● **Directions**:
Return each of the following items verbatim, reproducing every line without alteration.

═══ Records shown ═══

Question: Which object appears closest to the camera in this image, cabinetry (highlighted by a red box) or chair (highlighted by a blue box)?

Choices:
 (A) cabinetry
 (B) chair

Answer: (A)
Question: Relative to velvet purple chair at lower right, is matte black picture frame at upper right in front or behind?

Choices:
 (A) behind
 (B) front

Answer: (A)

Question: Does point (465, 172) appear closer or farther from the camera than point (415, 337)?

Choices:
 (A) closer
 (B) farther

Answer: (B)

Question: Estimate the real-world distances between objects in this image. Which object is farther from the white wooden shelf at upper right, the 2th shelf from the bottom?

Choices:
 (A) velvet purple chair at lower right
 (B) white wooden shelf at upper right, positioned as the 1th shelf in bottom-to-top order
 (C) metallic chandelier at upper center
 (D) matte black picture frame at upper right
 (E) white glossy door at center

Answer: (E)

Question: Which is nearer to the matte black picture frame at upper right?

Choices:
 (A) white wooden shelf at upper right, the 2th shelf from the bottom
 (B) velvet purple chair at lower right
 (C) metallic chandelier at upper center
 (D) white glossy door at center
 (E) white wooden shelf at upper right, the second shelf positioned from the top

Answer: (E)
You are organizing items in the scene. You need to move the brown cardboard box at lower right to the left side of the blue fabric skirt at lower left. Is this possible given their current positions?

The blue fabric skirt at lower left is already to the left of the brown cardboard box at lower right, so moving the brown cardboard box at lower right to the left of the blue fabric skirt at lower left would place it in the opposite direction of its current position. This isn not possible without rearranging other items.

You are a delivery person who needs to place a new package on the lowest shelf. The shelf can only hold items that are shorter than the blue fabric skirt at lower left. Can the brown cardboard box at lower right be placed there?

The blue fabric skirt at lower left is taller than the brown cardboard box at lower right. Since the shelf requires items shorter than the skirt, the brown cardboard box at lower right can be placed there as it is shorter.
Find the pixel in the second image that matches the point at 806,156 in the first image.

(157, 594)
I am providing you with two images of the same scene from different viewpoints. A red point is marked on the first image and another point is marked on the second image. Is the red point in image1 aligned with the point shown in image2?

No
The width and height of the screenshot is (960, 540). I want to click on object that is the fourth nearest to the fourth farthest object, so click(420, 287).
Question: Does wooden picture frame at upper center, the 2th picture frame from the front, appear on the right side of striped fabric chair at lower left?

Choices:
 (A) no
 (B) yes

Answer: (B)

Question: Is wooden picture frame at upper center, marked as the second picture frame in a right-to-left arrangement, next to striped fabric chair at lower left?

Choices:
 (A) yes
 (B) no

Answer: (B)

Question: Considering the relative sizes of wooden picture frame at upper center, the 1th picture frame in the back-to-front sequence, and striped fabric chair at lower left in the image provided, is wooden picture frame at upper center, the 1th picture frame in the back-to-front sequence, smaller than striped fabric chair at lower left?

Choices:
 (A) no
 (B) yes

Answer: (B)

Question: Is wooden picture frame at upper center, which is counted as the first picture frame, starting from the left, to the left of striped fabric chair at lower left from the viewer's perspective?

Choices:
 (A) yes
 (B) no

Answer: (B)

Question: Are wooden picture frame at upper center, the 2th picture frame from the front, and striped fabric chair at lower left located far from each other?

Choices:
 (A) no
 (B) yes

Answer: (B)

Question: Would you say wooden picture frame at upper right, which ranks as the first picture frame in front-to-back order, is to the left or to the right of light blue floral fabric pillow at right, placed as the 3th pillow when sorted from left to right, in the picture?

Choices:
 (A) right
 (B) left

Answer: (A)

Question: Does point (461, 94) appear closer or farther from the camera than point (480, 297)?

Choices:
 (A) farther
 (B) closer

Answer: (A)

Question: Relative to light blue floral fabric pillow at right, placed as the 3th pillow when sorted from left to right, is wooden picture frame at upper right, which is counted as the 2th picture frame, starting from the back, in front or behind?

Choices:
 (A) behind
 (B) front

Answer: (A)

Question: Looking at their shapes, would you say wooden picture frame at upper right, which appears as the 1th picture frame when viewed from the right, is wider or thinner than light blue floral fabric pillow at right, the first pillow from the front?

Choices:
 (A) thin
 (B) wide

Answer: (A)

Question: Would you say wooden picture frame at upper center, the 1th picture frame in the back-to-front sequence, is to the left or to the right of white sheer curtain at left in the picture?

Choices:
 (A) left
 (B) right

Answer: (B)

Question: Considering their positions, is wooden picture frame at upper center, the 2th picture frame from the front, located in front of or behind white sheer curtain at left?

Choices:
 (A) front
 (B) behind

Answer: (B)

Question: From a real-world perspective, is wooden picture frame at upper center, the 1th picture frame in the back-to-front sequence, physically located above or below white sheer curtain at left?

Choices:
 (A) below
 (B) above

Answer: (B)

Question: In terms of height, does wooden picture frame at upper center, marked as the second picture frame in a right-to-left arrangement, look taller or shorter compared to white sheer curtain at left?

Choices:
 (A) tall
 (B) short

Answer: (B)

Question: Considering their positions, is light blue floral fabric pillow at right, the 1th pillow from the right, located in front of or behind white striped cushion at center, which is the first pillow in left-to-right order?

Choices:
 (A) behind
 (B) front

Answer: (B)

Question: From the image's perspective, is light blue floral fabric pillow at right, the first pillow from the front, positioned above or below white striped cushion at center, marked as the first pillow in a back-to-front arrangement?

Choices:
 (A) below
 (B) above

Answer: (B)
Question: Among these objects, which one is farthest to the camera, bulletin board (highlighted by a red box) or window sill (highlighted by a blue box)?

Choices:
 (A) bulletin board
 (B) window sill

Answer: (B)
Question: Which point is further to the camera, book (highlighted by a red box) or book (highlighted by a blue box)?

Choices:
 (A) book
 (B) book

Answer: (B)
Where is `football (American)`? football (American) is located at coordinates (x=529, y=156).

═══

● **Response to this task**:
Question: Which object appears closest to the camera in this image, cabinetry (highlighted by a red box) or chair (highlighted by a blue box)?

Choices:
 (A) cabinetry
 (B) chair

Answer: (A)
Question: Relative to velvet purple chair at lower right, is matte black picture frame at upper right in front or behind?

Choices:
 (A) behind
 (B) front

Answer: (A)

Question: Does point (465, 172) appear closer or farther from the camera than point (415, 337)?

Choices:
 (A) closer
 (B) farther

Answer: (B)

Question: Estimate the real-world distances between objects in this image. Which object is farther from the white wooden shelf at upper right, the 2th shelf from the bottom?

Choices:
 (A) velvet purple chair at lower right
 (B) white wooden shelf at upper right, positioned as the 1th shelf in bottom-to-top order
 (C) metallic chandelier at upper center
 (D) matte black picture frame at upper right
 (E) white glossy door at center

Answer: (E)

Question: Which is nearer to the matte black picture frame at upper right?

Choices:
 (A) white wooden shelf at upper right, the 2th shelf from the bottom
 (B) velvet purple chair at lower right
 (C) metallic chandelier at upper center
 (D) white glossy door at center
 (E) white wooden shelf at upper right, the second shelf positioned from the top

Answer: (E)
You are organizing items in the scene. You need to move the brown cardboard box at lower right to the left side of the blue fabric skirt at lower left. Is this possible given their current positions?

The blue fabric skirt at lower left is already to the left of the brown cardboard box at lower right, so moving the brown cardboard box at lower right to the left of the blue fabric skirt at lower left would place it in the opposite direction of its current position. This isn not possible without rearranging other items.

You are a delivery person who needs to place a new package on the lowest shelf. The shelf can only hold items that are shorter than the blue fabric skirt at lower left. Can the brown cardboard box at lower right be placed there?

The blue fabric skirt at lower left is taller than the brown cardboard box at lower right. Since the shelf requires items shorter than the skirt, the brown cardboard box at lower right can be placed there as it is shorter.
Find the pixel in the second image that matches the point at 806,156 in the first image.

(157, 594)
I am providing you with two images of the same scene from different viewpoints. A red point is marked on the first image and another point is marked on the second image. Is the red point in image1 aligned with the point shown in image2?

No
The width and height of the screenshot is (960, 540). I want to click on object that is the fourth nearest to the fourth farthest object, so click(420, 287).
Question: Does wooden picture frame at upper center, the 2th picture frame from the front, appear on the right side of striped fabric chair at lower left?

Choices:
 (A) no
 (B) yes

Answer: (B)

Question: Is wooden picture frame at upper center, marked as the second picture frame in a right-to-left arrangement, next to striped fabric chair at lower left?

Choices:
 (A) yes
 (B) no

Answer: (B)

Question: Considering the relative sizes of wooden picture frame at upper center, the 1th picture frame in the back-to-front sequence, and striped fabric chair at lower left in the image provided, is wooden picture frame at upper center, the 1th picture frame in the back-to-front sequence, smaller than striped fabric chair at lower left?

Choices:
 (A) no
 (B) yes

Answer: (B)

Question: Is wooden picture frame at upper center, which is counted as the first picture frame, starting from the left, to the left of striped fabric chair at lower left from the viewer's perspective?

Choices:
 (A) yes
 (B) no

Answer: (B)

Question: Are wooden picture frame at upper center, the 2th picture frame from the front, and striped fabric chair at lower left located far from each other?

Choices:
 (A) no
 (B) yes

Answer: (B)

Question: Would you say wooden picture frame at upper right, which ranks as the first picture frame in front-to-back order, is to the left or to the right of light blue floral fabric pillow at right, placed as the 3th pillow when sorted from left to right, in the picture?

Choices:
 (A) right
 (B) left

Answer: (A)

Question: Does point (461, 94) appear closer or farther from the camera than point (480, 297)?

Choices:
 (A) farther
 (B) closer

Answer: (A)

Question: Relative to light blue floral fabric pillow at right, placed as the 3th pillow when sorted from left to right, is wooden picture frame at upper right, which is counted as the 2th picture frame, starting from the back, in front or behind?

Choices:
 (A) behind
 (B) front

Answer: (A)

Question: Looking at their shapes, would you say wooden picture frame at upper right, which appears as the 1th picture frame when viewed from the right, is wider or thinner than light blue floral fabric pillow at right, the first pillow from the front?

Choices:
 (A) thin
 (B) wide

Answer: (A)

Question: Would you say wooden picture frame at upper center, the 1th picture frame in the back-to-front sequence, is to the left or to the right of white sheer curtain at left in the picture?

Choices:
 (A) left
 (B) right

Answer: (B)

Question: Considering their positions, is wooden picture frame at upper center, the 2th picture frame from the front, located in front of or behind white sheer curtain at left?

Choices:
 (A) front
 (B) behind

Answer: (B)

Question: From a real-world perspective, is wooden picture frame at upper center, the 1th picture frame in the back-to-front sequence, physically located above or below white sheer curtain at left?

Choices:
 (A) below
 (B) above

Answer: (B)

Question: In terms of height, does wooden picture frame at upper center, marked as the second picture frame in a right-to-left arrangement, look taller or shorter compared to white sheer curtain at left?

Choices:
 (A) tall
 (B) short

Answer: (B)

Question: Considering their positions, is light blue floral fabric pillow at right, the 1th pillow from the right, located in front of or behind white striped cushion at center, which is the first pillow in left-to-right order?

Choices:
 (A) behind
 (B) front

Answer: (B)

Question: From the image's perspective, is light blue floral fabric pillow at right, the first pillow from the front, positioned above or below white striped cushion at center, marked as the first pillow in a back-to-front arrangement?

Choices:
 (A) below
 (B) above

Answer: (B)
Question: Among these objects, which one is farthest to the camera, bulletin board (highlighted by a red box) or window sill (highlighted by a blue box)?

Choices:
 (A) bulletin board
 (B) window sill

Answer: (B)
Question: Which point is further to the camera, book (highlighted by a red box) or book (highlighted by a blue box)?

Choices:
 (A) book
 (B) book

Answer: (B)
Where is `football (American)`? football (American) is located at coordinates (x=529, y=156).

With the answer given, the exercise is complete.